Records shown —
--- START ---

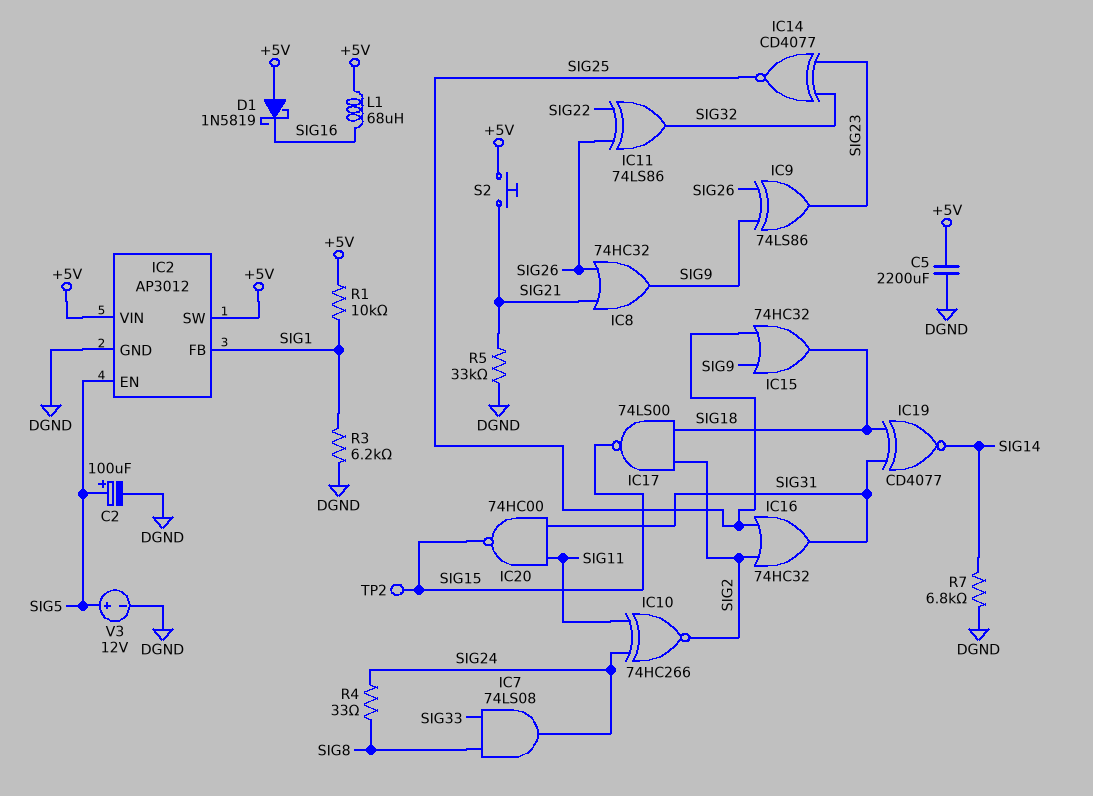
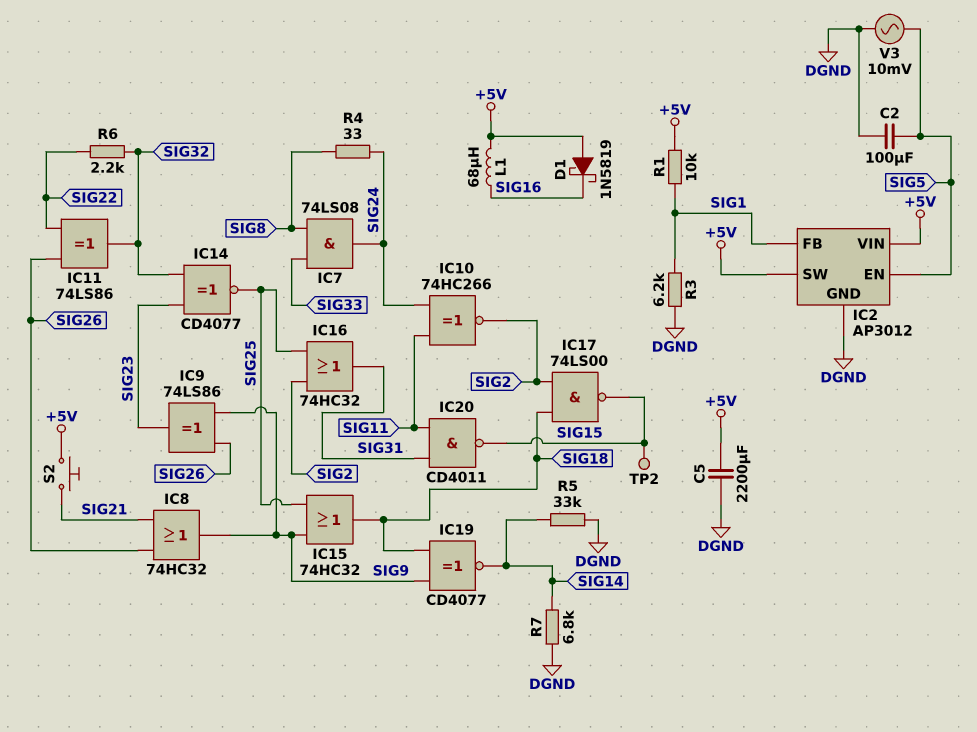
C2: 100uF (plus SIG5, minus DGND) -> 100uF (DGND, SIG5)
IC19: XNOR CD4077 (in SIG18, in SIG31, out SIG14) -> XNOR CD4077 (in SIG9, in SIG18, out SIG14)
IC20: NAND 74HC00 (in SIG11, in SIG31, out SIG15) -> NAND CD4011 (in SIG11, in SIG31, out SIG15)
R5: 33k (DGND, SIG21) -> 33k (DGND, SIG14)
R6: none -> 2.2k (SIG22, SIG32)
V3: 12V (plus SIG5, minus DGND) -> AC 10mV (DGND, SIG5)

--- END ---

Exercise objective —
You are asked to reproduce each line above exactly, but to exclude the pictures.

Answer section —
C2: 100uF (plus SIG5, minus DGND) -> 100uF (DGND, SIG5)
IC19: XNOR CD4077 (in SIG18, in SIG31, out SIG14) -> XNOR CD4077 (in SIG9, in SIG18, out SIG14)
IC20: NAND 74HC00 (in SIG11, in SIG31, out SIG15) -> NAND CD4011 (in SIG11, in SIG31, out SIG15)
R5: 33k (DGND, SIG21) -> 33k (DGND, SIG14)
R6: none -> 2.2k (SIG22, SIG32)
V3: 12V (plus SIG5, minus DGND) -> AC 10mV (DGND, SIG5)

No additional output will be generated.